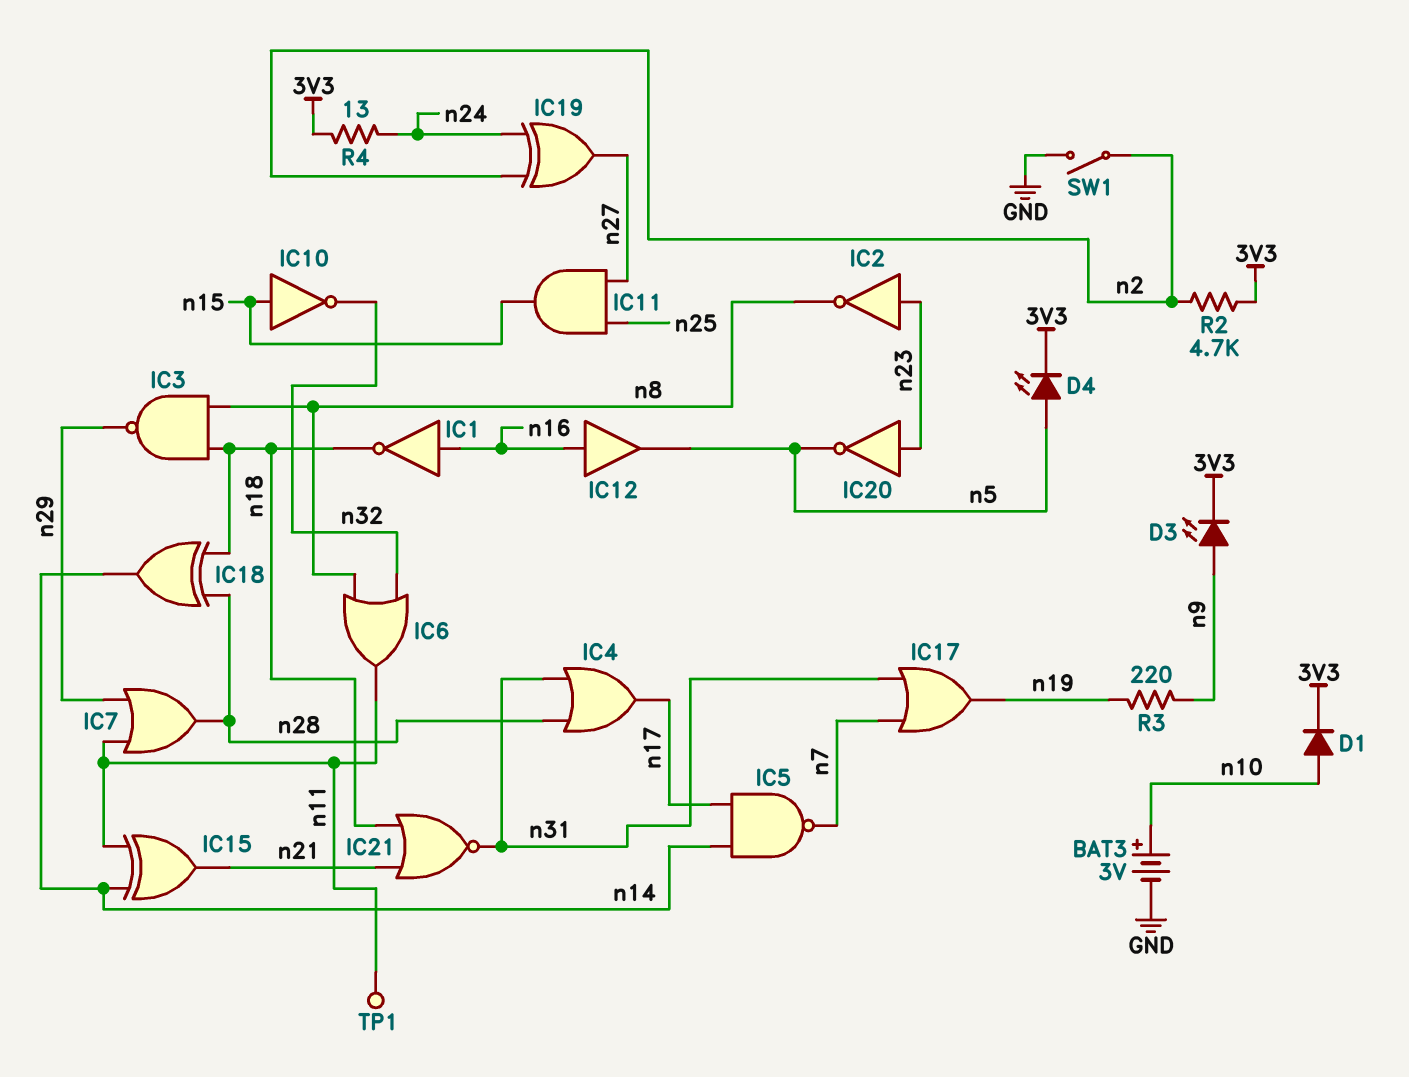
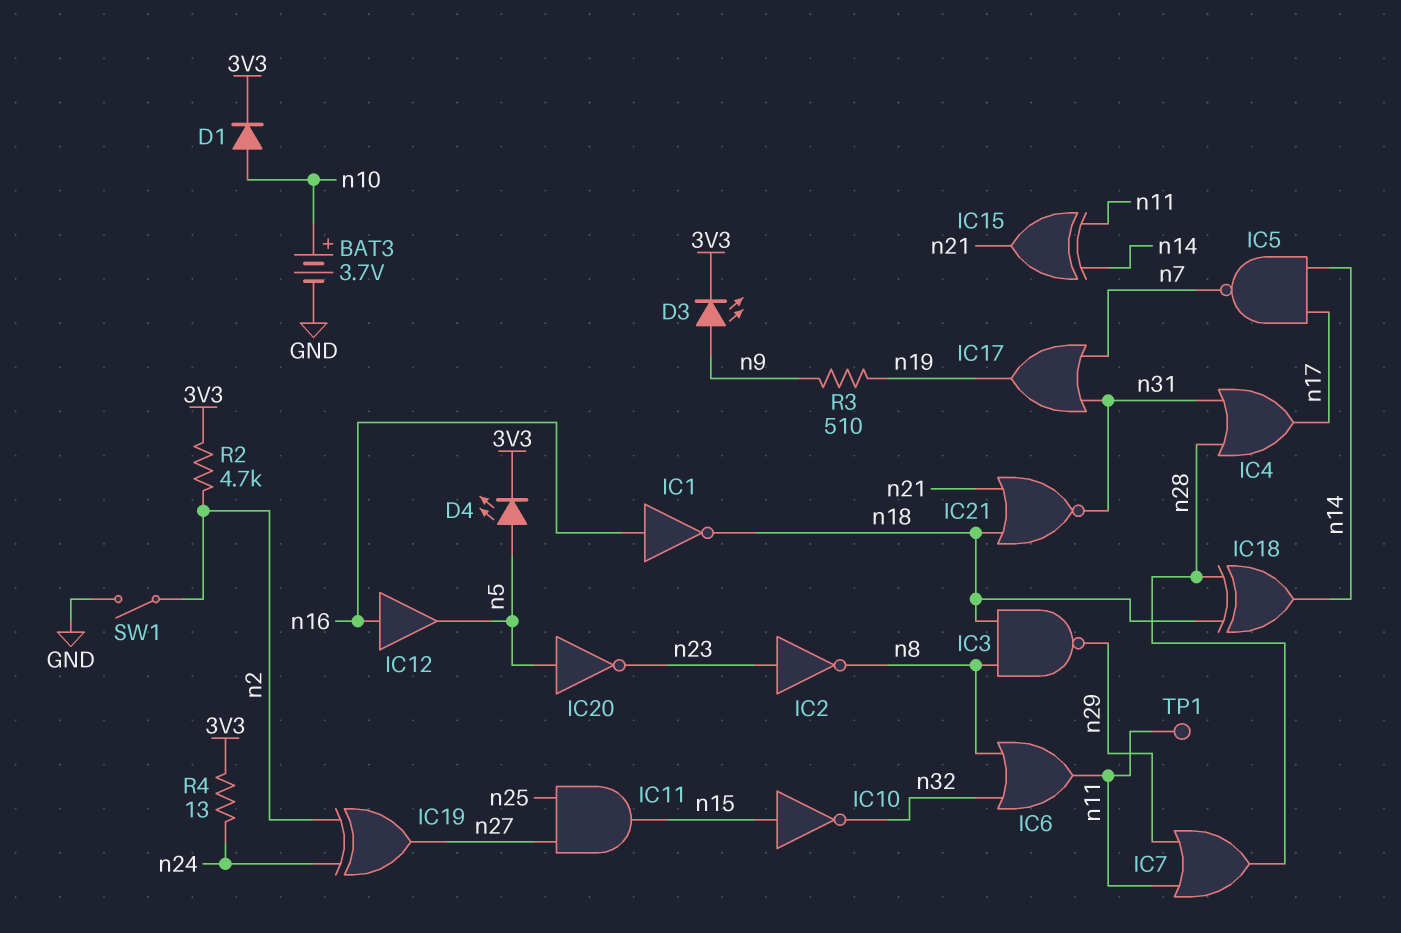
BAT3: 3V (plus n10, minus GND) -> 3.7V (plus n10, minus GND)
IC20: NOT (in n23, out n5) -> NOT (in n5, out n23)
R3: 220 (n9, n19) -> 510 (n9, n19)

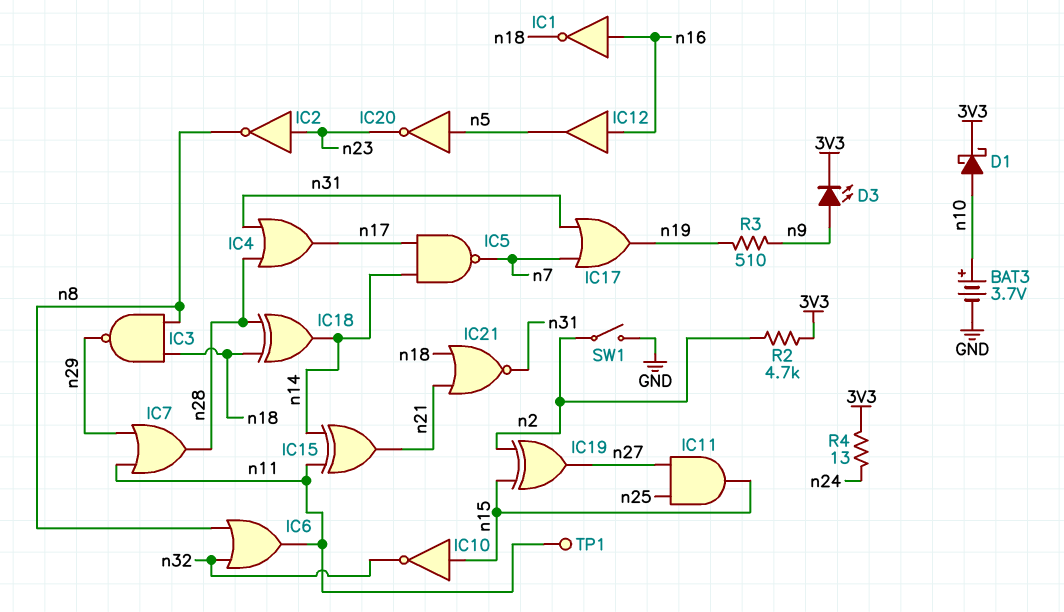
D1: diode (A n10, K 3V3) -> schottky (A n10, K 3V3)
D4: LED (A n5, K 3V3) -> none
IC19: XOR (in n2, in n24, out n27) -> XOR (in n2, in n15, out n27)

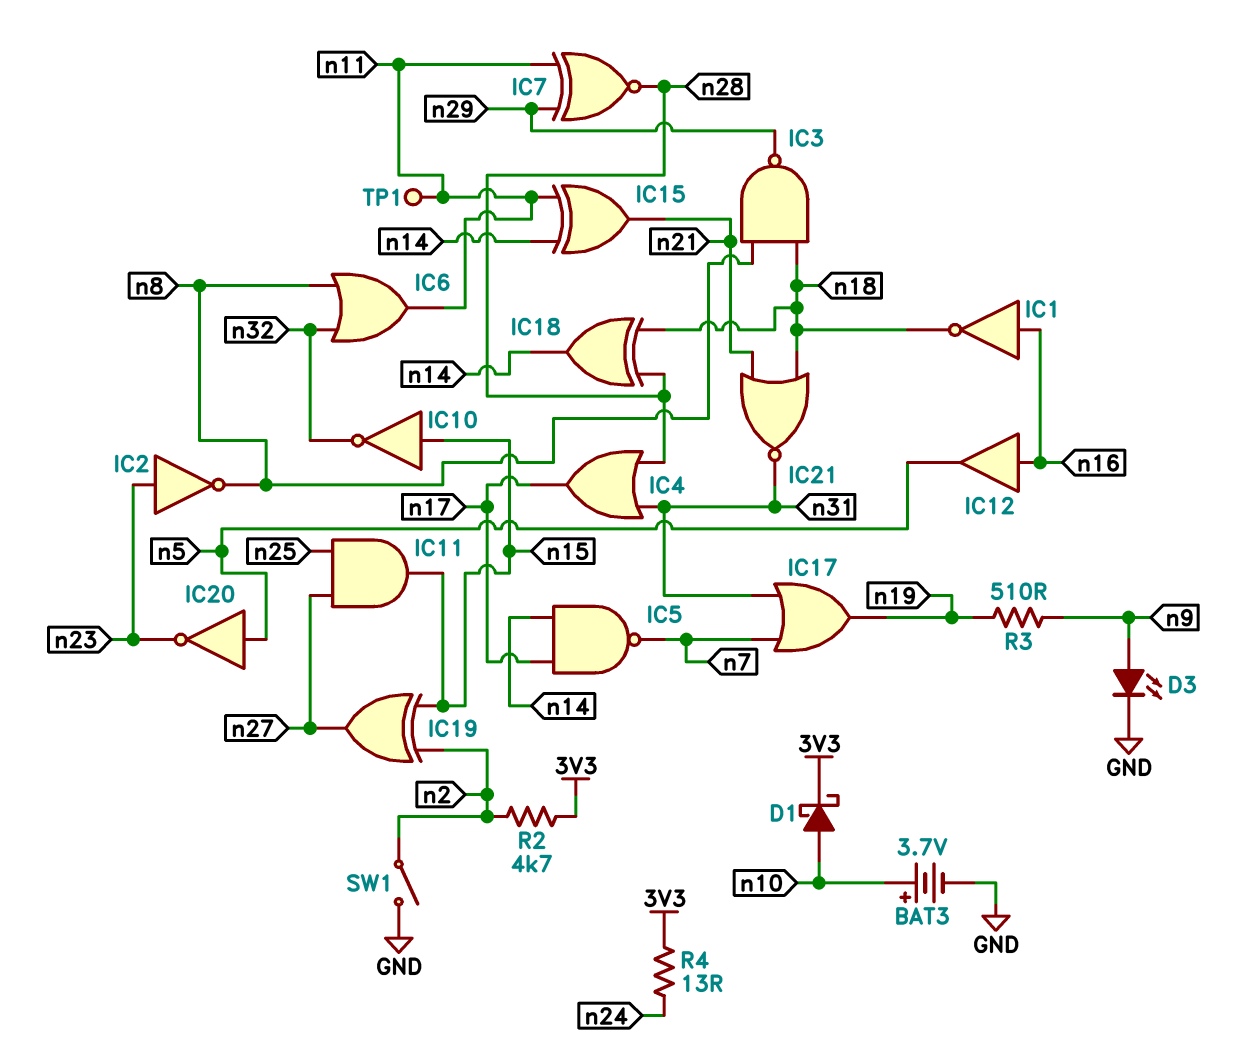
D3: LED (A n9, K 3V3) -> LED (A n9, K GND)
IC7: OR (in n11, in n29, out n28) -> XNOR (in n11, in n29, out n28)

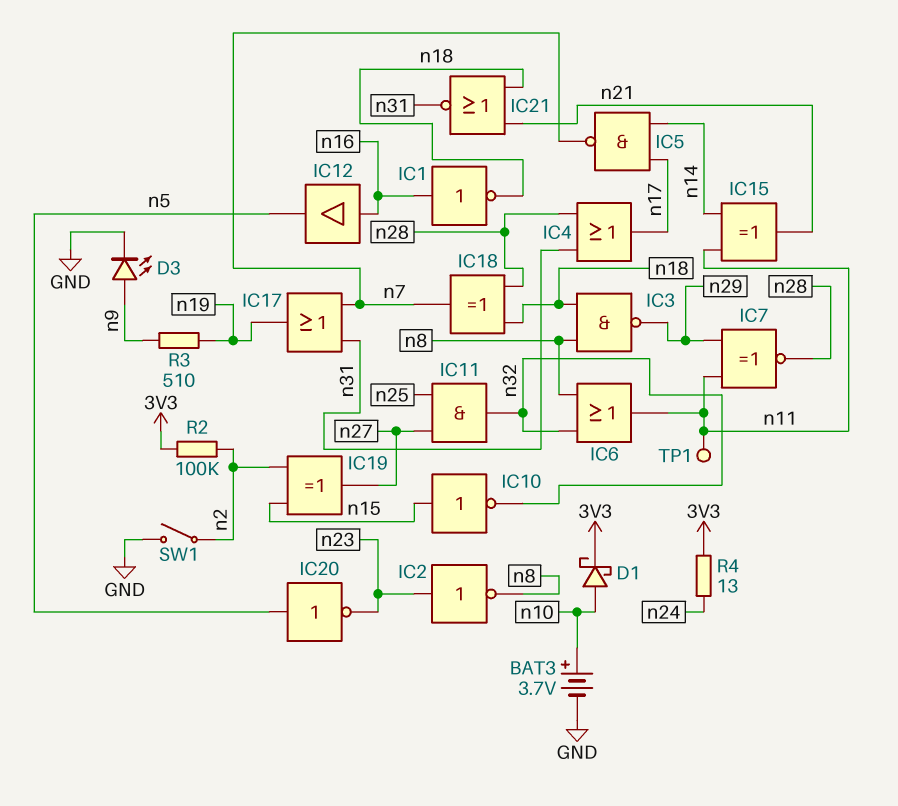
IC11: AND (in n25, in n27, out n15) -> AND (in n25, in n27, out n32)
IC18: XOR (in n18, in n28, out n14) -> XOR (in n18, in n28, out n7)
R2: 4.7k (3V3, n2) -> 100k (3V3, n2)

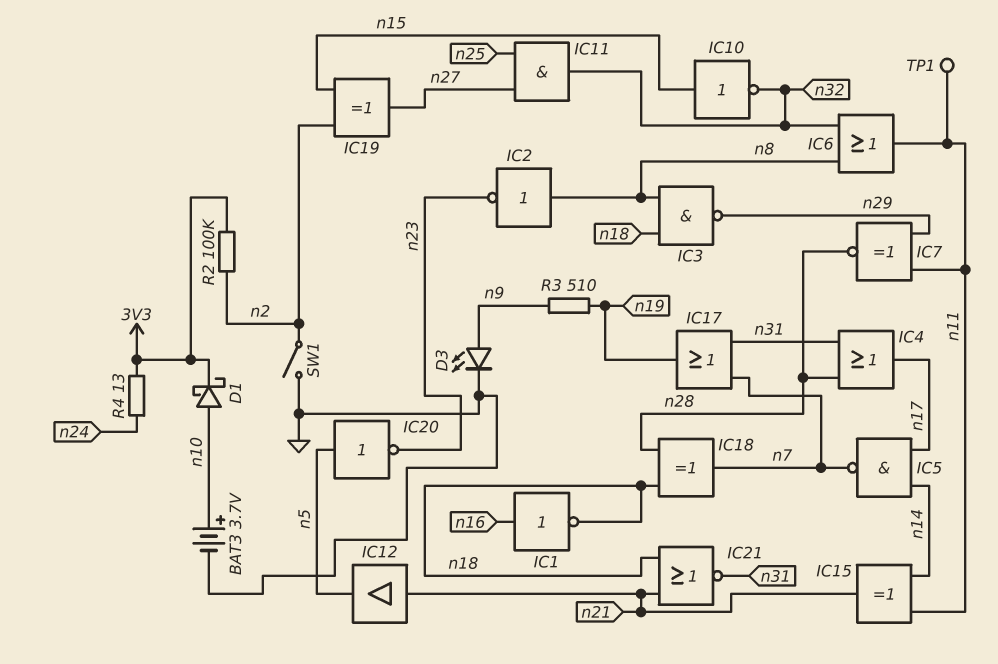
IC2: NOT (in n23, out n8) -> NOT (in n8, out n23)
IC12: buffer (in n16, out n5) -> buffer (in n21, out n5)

Directions: All of the material above should be written out exactly as given, minus any images.

Answer to this task:
BAT3: 3V (plus n10, minus GND) -> 3.7V (plus n10, minus GND)
IC20: NOT (in n23, out n5) -> NOT (in n5, out n23)
R3: 220 (n9, n19) -> 510 (n9, n19)

D1: diode (A n10, K 3V3) -> schottky (A n10, K 3V3)
D4: LED (A n5, K 3V3) -> none
IC19: XOR (in n2, in n24, out n27) -> XOR (in n2, in n15, out n27)

D3: LED (A n9, K 3V3) -> LED (A n9, K GND)
IC7: OR (in n11, in n29, out n28) -> XNOR (in n11, in n29, out n28)

IC11: AND (in n25, in n27, out n15) -> AND (in n25, in n27, out n32)
IC18: XOR (in n18, in n28, out n14) -> XOR (in n18, in n28, out n7)
R2: 4.7k (3V3, n2) -> 100k (3V3, n2)

IC2: NOT (in n23, out n8) -> NOT (in n8, out n23)
IC12: buffer (in n16, out n5) -> buffer (in n21, out n5)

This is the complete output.